Records from a data source
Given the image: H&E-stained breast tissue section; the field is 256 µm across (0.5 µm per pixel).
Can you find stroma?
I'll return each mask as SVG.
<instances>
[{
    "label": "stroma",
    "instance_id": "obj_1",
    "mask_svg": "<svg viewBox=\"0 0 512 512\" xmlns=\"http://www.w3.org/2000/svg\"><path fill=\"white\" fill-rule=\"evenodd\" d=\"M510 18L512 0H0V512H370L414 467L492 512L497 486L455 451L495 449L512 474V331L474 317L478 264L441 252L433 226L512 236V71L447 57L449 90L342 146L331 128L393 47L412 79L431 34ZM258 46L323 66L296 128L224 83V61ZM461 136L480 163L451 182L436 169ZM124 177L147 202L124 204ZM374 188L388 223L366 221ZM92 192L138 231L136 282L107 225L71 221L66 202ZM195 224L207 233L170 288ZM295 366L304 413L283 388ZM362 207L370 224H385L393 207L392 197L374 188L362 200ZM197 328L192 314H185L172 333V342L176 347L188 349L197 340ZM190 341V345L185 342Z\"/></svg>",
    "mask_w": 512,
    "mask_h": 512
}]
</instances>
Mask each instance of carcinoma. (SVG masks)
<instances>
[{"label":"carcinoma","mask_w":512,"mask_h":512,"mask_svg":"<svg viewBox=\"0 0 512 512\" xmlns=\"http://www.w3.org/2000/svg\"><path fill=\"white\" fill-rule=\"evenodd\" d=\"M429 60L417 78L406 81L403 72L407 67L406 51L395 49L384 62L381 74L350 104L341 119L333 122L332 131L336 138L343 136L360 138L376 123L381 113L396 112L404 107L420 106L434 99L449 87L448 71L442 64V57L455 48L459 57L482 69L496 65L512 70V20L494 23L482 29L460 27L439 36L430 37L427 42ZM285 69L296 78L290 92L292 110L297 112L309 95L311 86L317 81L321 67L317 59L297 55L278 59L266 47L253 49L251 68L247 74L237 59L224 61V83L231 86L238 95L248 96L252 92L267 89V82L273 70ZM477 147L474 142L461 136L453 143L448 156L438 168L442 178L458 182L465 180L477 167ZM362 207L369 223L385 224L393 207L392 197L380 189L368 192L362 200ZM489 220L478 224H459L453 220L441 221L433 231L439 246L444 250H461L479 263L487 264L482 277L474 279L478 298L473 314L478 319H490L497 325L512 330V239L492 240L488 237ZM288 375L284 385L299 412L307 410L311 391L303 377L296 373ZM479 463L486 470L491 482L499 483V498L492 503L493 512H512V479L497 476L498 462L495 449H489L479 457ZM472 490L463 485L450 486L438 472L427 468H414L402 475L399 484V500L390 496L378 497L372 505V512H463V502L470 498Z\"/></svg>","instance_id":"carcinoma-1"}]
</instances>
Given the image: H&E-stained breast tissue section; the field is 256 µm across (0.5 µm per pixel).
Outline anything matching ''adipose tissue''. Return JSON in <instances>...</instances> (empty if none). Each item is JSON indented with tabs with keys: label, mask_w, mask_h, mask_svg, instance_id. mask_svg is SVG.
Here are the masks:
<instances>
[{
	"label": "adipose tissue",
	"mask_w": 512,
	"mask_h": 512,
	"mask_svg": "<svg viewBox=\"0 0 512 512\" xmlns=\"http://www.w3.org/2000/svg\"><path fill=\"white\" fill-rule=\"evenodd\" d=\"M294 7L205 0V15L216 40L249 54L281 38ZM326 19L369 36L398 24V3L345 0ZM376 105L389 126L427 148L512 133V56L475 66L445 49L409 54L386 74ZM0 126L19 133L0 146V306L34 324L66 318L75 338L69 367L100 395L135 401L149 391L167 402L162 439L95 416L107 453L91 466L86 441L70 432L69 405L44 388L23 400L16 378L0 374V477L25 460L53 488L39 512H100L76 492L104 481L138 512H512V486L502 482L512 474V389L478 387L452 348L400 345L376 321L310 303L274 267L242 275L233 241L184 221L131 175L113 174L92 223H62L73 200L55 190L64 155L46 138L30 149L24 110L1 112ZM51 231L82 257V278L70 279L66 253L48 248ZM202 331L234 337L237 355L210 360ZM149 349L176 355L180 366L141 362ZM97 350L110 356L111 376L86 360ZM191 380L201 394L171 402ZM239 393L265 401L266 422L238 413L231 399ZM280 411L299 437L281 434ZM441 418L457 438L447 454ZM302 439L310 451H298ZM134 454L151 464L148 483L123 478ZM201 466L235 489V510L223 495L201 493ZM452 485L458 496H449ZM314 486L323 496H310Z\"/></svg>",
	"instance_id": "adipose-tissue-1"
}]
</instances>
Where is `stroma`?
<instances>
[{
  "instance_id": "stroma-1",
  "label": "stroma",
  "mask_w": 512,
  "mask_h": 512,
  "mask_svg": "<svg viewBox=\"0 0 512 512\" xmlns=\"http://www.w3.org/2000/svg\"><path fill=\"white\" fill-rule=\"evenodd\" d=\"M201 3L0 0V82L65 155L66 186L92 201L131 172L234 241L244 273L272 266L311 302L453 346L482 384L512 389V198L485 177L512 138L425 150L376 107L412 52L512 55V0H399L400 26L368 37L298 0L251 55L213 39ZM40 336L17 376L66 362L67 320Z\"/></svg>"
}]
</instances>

• JOB
Transcribe the material above word for word.

• REPLY
Given the image: H&E-stained breast tissue section; the field is 256 µm across (0.5 µm per pixel).
Can you find stroma?
I'll return each mask as SVG.
<instances>
[{
    "label": "stroma",
    "instance_id": "obj_1",
    "mask_svg": "<svg viewBox=\"0 0 512 512\" xmlns=\"http://www.w3.org/2000/svg\"><path fill=\"white\" fill-rule=\"evenodd\" d=\"M510 18L512 0H0V512H370L414 467L492 512L497 486L455 451L495 449L512 474V331L474 317L478 264L441 252L433 226L512 236V71L447 57L449 90L342 146L331 128L393 47L412 79L431 34ZM258 46L323 66L296 128L224 83V61ZM461 136L480 163L451 182L436 169ZM124 177L147 202L124 204ZM374 188L388 223L366 221ZM92 192L138 231L136 282L107 225L71 221L66 202ZM195 224L207 233L170 288ZM295 366L304 413L283 388ZM362 207L370 224H385L393 207L392 197L374 188L362 200ZM197 328L192 314H185L172 333V342L176 347L188 349L197 340ZM190 341V345L185 342Z\"/></svg>",
    "mask_w": 512,
    "mask_h": 512
}]
</instances>
Mask each instance of carcinoma. (SVG masks)
<instances>
[{"label":"carcinoma","mask_w":512,"mask_h":512,"mask_svg":"<svg viewBox=\"0 0 512 512\" xmlns=\"http://www.w3.org/2000/svg\"><path fill=\"white\" fill-rule=\"evenodd\" d=\"M429 60L417 78L406 81L403 72L407 67L406 51L395 49L384 62L381 74L350 104L341 119L333 122L332 131L336 138L343 136L360 138L376 123L381 113L396 112L404 107L420 106L434 99L449 87L448 71L442 64V57L455 48L459 57L482 69L496 65L512 70V20L494 23L482 29L460 27L439 36L430 37L427 42ZM285 69L296 78L290 92L292 110L297 112L309 95L311 86L317 81L321 67L317 59L297 55L278 59L266 47L253 49L251 68L247 74L237 59L224 61V83L231 86L238 95L248 96L252 92L267 89V82L273 70ZM477 147L474 142L461 136L453 143L448 156L438 168L442 178L458 182L465 180L477 167ZM362 207L369 223L385 224L393 207L392 197L380 189L368 192L362 200ZM489 220L478 224H459L453 220L441 221L433 231L439 246L444 250H461L479 263L487 264L482 277L474 279L478 298L473 314L478 319H490L497 325L512 330V239L492 240L488 237ZM288 375L284 385L299 412L307 410L311 391L303 377L296 373ZM479 463L486 470L491 482L499 483V498L492 503L493 512H512V479L497 476L498 462L495 449H489L479 457ZM472 490L463 485L450 486L438 472L427 468H414L402 475L399 484V500L390 496L378 497L372 505V512H463V502L470 498Z\"/></svg>","instance_id":"carcinoma-1"}]
</instances>
Given the image: H&E-stained breast tissue section; the field is 256 µm across (0.5 µm per pixel).
Outline anything matching ''adipose tissue''. Return JSON in <instances>...</instances> (empty if none). Each item is JSON indented with tabs with keys: label, mask_w, mask_h, mask_svg, instance_id. mask_svg is SVG.
Here are the masks:
<instances>
[{
	"label": "adipose tissue",
	"mask_w": 512,
	"mask_h": 512,
	"mask_svg": "<svg viewBox=\"0 0 512 512\" xmlns=\"http://www.w3.org/2000/svg\"><path fill=\"white\" fill-rule=\"evenodd\" d=\"M294 7L205 0V15L216 40L249 54L281 38ZM326 19L369 36L398 24V3L345 0ZM376 105L389 126L427 148L512 133V56L475 66L445 49L409 54L386 74ZM0 126L19 133L0 146V306L34 324L66 318L75 338L69 367L100 395L135 401L149 391L167 402L162 439L95 416L107 453L91 466L86 441L70 432L69 405L44 388L23 400L16 378L0 374V477L25 460L53 488L39 512H100L76 492L104 481L138 512H512V486L502 482L512 474V389L478 387L452 348L400 345L376 321L310 303L274 267L242 275L233 241L184 221L131 175L113 174L92 223H62L73 200L55 190L64 155L46 138L30 149L24 110L1 112ZM51 231L82 257V278L70 279L66 253L48 248ZM202 331L234 337L237 355L210 360ZM149 349L176 355L180 366L141 362ZM97 350L110 356L111 376L86 360ZM191 380L201 394L171 402ZM239 393L265 401L266 422L238 413L231 399ZM280 411L299 437L281 434ZM441 418L457 438L447 454ZM302 439L310 451H298ZM134 454L151 464L148 483L123 478ZM201 466L235 489V510L223 495L201 493ZM452 485L458 496H449ZM314 486L323 496H310Z\"/></svg>",
	"instance_id": "adipose-tissue-1"
}]
</instances>
Where is `stroma`?
<instances>
[{
  "instance_id": "stroma-1",
  "label": "stroma",
  "mask_w": 512,
  "mask_h": 512,
  "mask_svg": "<svg viewBox=\"0 0 512 512\" xmlns=\"http://www.w3.org/2000/svg\"><path fill=\"white\" fill-rule=\"evenodd\" d=\"M201 3L0 0V82L65 155L66 186L92 201L131 172L234 241L244 273L272 266L311 302L453 346L482 384L512 389V198L485 177L512 138L425 150L376 107L412 52L512 55V0H399L400 26L368 37L298 0L251 55L213 39ZM40 336L17 376L66 362L67 320Z\"/></svg>"
}]
</instances>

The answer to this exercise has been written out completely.